▸ **Data shown**:
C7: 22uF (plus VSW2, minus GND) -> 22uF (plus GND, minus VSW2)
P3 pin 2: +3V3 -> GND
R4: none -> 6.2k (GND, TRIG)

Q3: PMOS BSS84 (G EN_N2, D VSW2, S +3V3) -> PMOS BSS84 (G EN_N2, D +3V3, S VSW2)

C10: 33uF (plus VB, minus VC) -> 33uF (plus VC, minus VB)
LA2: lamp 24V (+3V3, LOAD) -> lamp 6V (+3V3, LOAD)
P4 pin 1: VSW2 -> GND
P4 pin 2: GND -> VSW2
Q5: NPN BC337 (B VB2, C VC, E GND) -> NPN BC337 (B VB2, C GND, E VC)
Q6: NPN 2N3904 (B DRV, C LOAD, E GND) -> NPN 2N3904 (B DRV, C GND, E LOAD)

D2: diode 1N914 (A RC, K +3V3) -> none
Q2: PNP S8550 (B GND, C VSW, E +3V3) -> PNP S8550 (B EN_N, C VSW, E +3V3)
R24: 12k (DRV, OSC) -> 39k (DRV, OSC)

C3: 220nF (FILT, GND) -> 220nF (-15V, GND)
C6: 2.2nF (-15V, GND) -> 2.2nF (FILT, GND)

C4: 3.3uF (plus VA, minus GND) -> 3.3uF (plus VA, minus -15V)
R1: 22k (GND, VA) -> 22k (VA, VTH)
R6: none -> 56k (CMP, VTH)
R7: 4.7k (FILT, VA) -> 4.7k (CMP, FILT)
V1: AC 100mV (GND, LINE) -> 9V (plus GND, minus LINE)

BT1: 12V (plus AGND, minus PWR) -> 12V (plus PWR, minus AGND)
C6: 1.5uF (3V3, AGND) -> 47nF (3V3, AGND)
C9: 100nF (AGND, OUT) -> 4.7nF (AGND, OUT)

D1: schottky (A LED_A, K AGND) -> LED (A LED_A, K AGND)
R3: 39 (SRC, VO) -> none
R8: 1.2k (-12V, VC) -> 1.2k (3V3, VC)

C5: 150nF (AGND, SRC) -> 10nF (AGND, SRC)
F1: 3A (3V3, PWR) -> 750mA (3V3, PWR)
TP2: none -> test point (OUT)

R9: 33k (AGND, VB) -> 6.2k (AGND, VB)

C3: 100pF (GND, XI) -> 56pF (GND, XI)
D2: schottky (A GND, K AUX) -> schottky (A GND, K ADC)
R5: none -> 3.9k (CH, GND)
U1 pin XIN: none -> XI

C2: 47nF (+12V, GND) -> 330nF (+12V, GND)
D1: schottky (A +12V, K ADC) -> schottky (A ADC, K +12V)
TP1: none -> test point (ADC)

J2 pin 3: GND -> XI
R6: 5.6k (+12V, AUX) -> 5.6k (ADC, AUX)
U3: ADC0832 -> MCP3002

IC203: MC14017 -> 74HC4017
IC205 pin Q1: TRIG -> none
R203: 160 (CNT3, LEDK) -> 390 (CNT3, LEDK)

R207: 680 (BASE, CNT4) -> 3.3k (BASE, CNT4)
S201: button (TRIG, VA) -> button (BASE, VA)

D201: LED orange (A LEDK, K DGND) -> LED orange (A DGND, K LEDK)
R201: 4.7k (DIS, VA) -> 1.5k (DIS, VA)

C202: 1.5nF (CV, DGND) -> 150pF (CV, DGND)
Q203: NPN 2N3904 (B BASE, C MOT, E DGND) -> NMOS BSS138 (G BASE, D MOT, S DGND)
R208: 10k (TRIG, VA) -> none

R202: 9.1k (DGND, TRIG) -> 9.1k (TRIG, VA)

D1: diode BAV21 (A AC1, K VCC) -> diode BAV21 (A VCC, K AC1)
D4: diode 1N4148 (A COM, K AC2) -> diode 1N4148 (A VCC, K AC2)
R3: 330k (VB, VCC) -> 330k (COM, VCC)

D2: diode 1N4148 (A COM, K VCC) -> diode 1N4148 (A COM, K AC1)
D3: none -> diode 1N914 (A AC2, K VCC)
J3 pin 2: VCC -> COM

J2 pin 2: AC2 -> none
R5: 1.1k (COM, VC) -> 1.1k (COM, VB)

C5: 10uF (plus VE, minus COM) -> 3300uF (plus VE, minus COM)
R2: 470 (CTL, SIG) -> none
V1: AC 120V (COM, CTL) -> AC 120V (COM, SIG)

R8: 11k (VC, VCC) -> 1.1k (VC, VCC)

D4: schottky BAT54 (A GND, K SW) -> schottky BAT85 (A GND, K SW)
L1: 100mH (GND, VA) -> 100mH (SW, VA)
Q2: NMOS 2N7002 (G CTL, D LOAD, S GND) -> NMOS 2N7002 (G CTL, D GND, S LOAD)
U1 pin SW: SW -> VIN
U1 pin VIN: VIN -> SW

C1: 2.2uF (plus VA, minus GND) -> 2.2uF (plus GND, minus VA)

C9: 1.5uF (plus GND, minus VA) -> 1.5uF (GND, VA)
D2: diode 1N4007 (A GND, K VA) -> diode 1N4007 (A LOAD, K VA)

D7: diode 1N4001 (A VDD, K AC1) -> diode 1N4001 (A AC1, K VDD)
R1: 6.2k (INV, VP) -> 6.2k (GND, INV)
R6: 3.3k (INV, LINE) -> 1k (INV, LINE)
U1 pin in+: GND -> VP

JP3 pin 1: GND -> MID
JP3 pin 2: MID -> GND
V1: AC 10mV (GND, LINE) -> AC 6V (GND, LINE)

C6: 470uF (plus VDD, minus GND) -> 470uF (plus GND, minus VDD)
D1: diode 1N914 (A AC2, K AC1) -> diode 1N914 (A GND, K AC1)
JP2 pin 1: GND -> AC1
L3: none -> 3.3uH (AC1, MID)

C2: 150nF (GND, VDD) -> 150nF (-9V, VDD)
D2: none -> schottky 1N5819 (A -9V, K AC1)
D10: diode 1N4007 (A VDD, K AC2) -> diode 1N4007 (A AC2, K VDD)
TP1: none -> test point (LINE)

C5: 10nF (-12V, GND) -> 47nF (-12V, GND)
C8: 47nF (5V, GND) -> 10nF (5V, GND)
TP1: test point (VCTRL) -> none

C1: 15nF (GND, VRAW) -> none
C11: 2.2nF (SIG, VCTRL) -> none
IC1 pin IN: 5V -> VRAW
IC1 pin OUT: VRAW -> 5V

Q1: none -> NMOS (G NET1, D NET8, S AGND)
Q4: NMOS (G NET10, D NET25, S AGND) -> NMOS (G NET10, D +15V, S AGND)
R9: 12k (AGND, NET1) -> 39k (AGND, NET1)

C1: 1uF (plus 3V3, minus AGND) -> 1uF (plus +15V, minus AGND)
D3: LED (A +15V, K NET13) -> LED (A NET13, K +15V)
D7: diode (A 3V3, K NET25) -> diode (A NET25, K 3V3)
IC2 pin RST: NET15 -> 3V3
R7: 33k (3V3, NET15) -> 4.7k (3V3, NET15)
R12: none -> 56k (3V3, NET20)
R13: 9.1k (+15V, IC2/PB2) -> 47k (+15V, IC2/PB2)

▸ **Exercise objective**: Your task is to reproduce exactly the lines from the one with "C1: 15nF (GND, VRAW) -> none" through the end of the listing. Both ends belong in the answer.

▸ **Task response**:
C1: 15nF (GND, VRAW) -> none
C11: 2.2nF (SIG, VCTRL) -> none
IC1 pin IN: 5V -> VRAW
IC1 pin OUT: VRAW -> 5V

Q1: none -> NMOS (G NET1, D NET8, S AGND)
Q4: NMOS (G NET10, D NET25, S AGND) -> NMOS (G NET10, D +15V, S AGND)
R9: 12k (AGND, NET1) -> 39k (AGND, NET1)

C1: 1uF (plus 3V3, minus AGND) -> 1uF (plus +15V, minus AGND)
D3: LED (A +15V, K NET13) -> LED (A NET13, K +15V)
D7: diode (A 3V3, K NET25) -> diode (A NET25, K 3V3)
IC2 pin RST: NET15 -> 3V3
R7: 33k (3V3, NET15) -> 4.7k (3V3, NET15)
R12: none -> 56k (3V3, NET20)
R13: 9.1k (+15V, IC2/PB2) -> 47k (+15V, IC2/PB2)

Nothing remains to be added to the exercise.